= Beginning of Section =

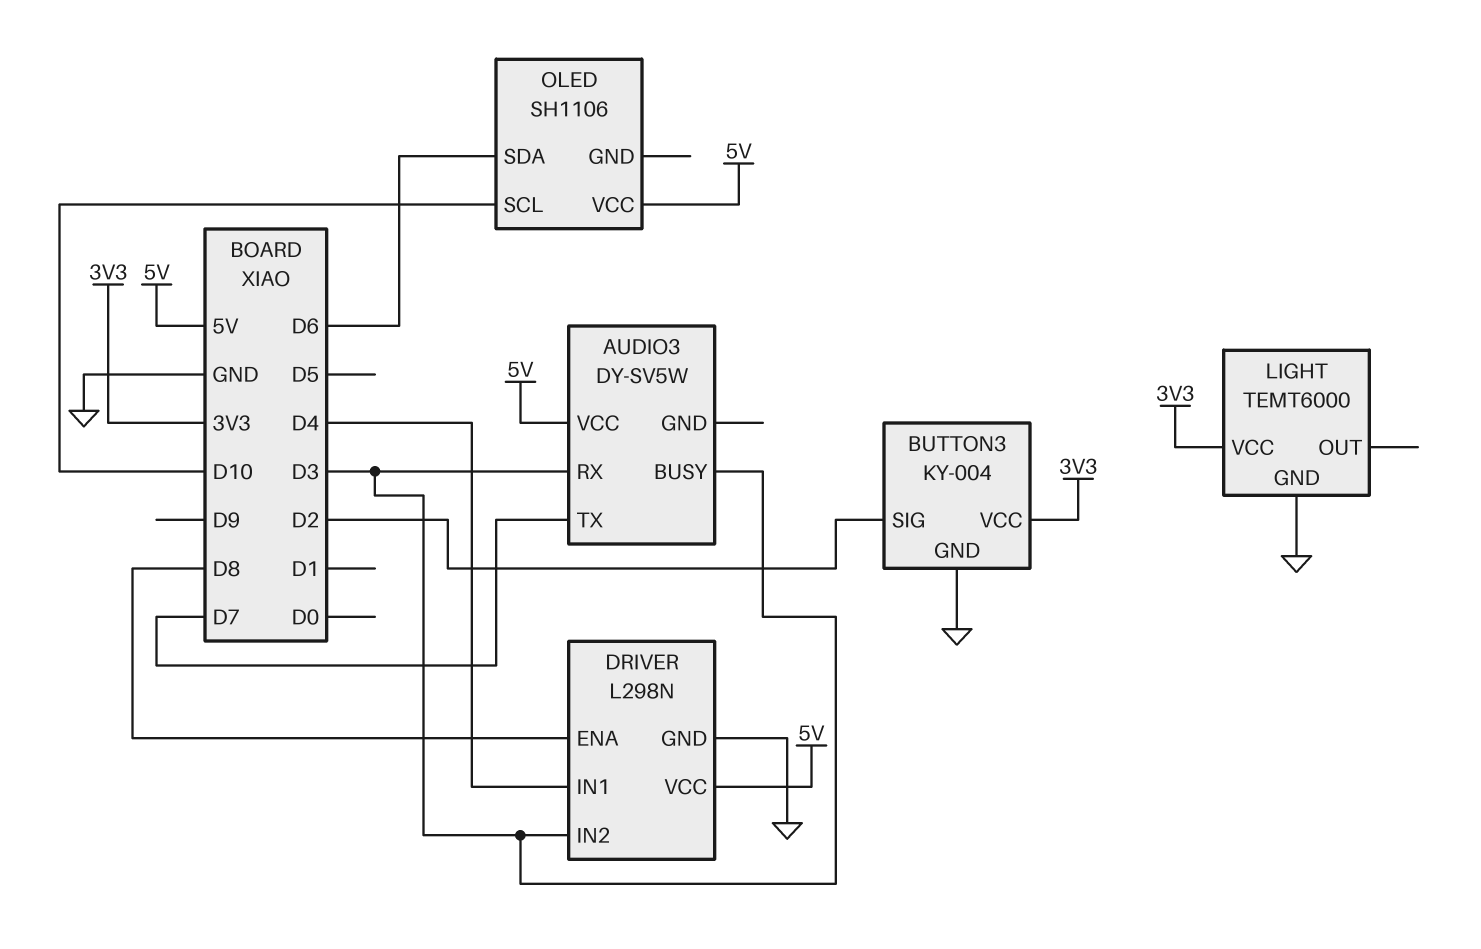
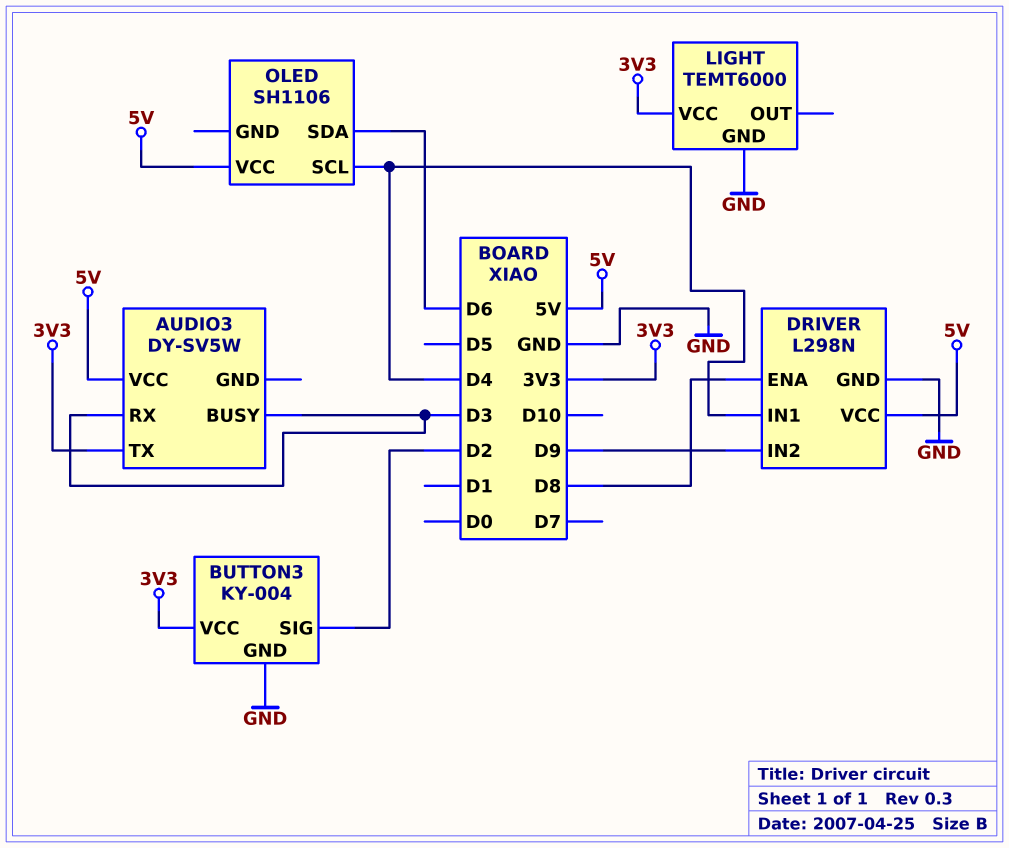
AUDIO3 pin TX: D7 -> 3V3
DRIVER pin IN2: D3 -> D9
OLED pin SCL: D10 -> D4

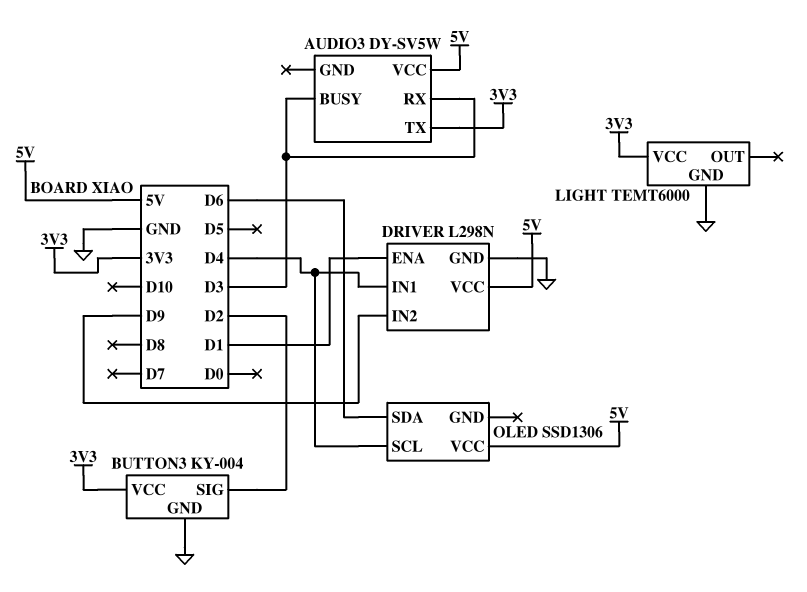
DRIVER pin ENA: D8 -> D1
OLED: SH1106 -> SSD1306

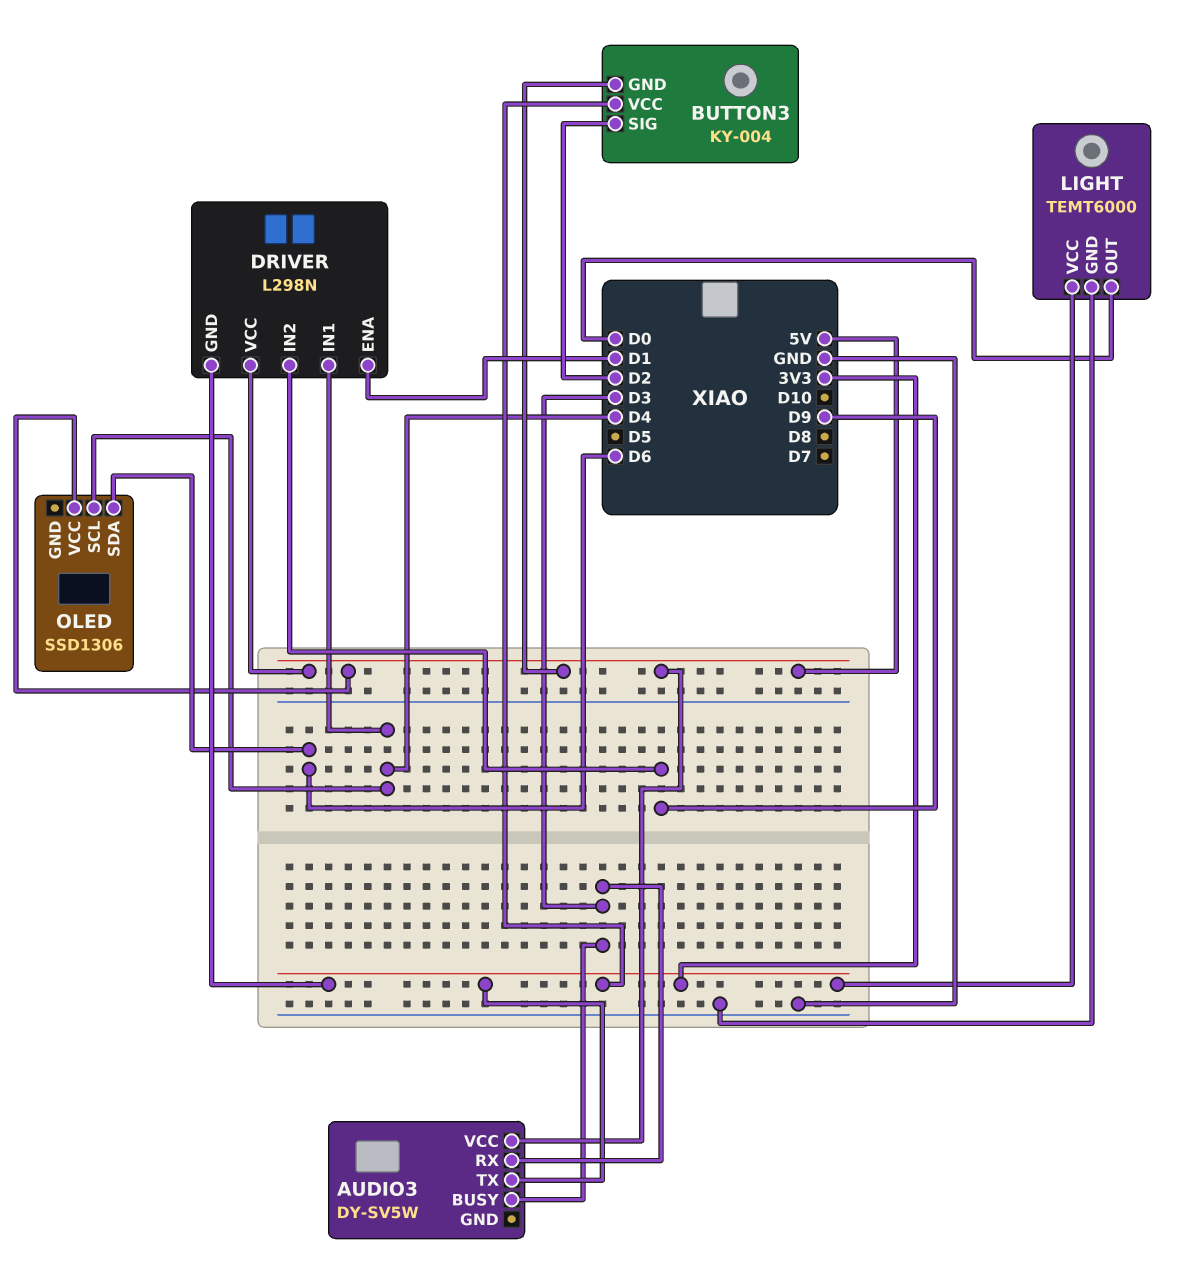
BUTTON3 pin GND: GND -> 5V
DRIVER pin GND: GND -> 3V3
LIGHT pin OUT: none -> D0

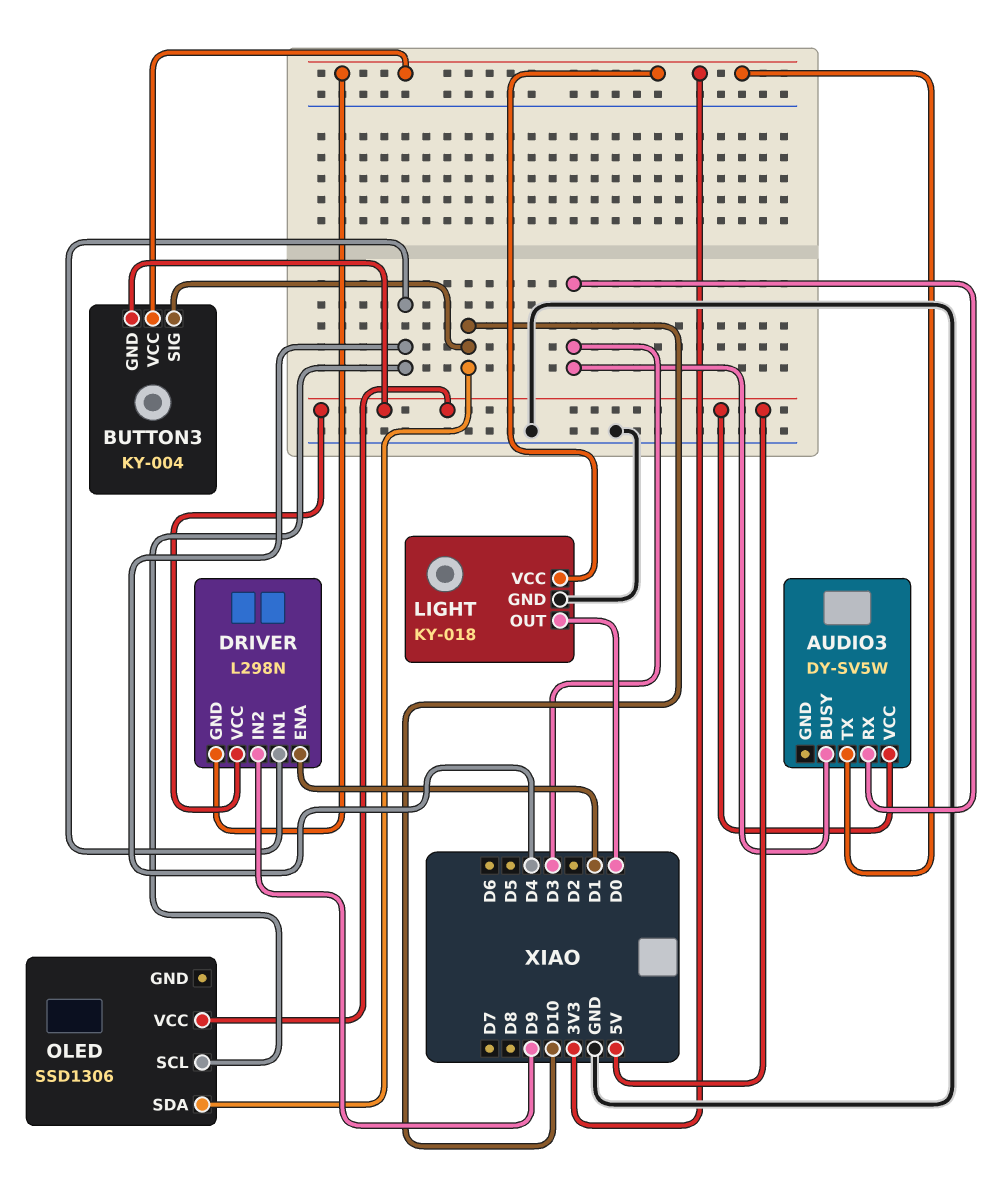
BUTTON3 pin SIG: D2 -> D10
LIGHT: TEMT6000 -> KY-018
OLED pin SDA: D6 -> D10

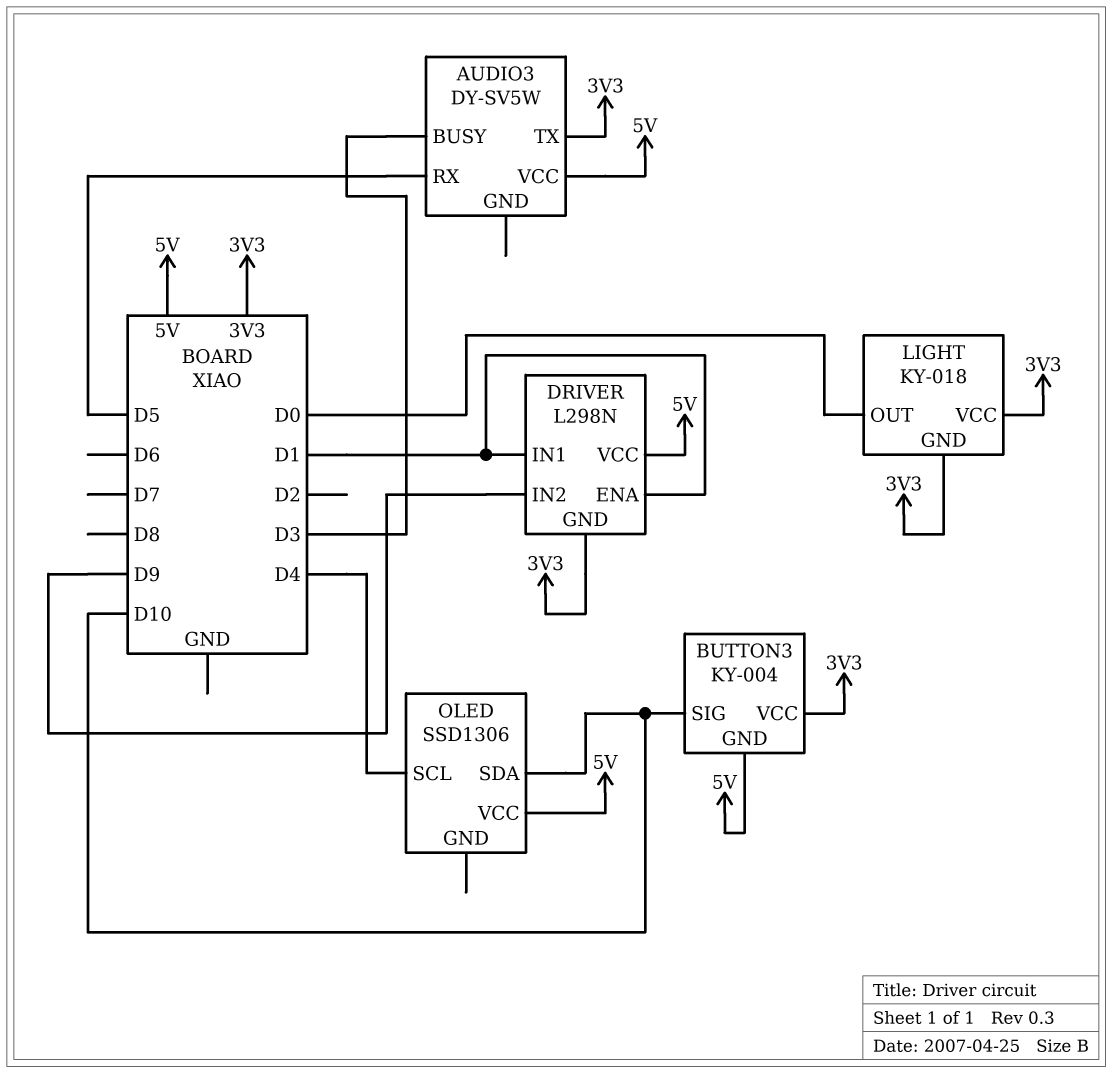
AUDIO3 pin RX: D3 -> D5
DRIVER pin IN1: D4 -> D1
LIGHT pin GND: GND -> 3V3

= End of Section =

I need each line from the listing where the word "LIGHT" occurs.

LIGHT pin OUT: none -> D0
LIGHT: TEMT6000 -> KY-018
LIGHT pin GND: GND -> 3V3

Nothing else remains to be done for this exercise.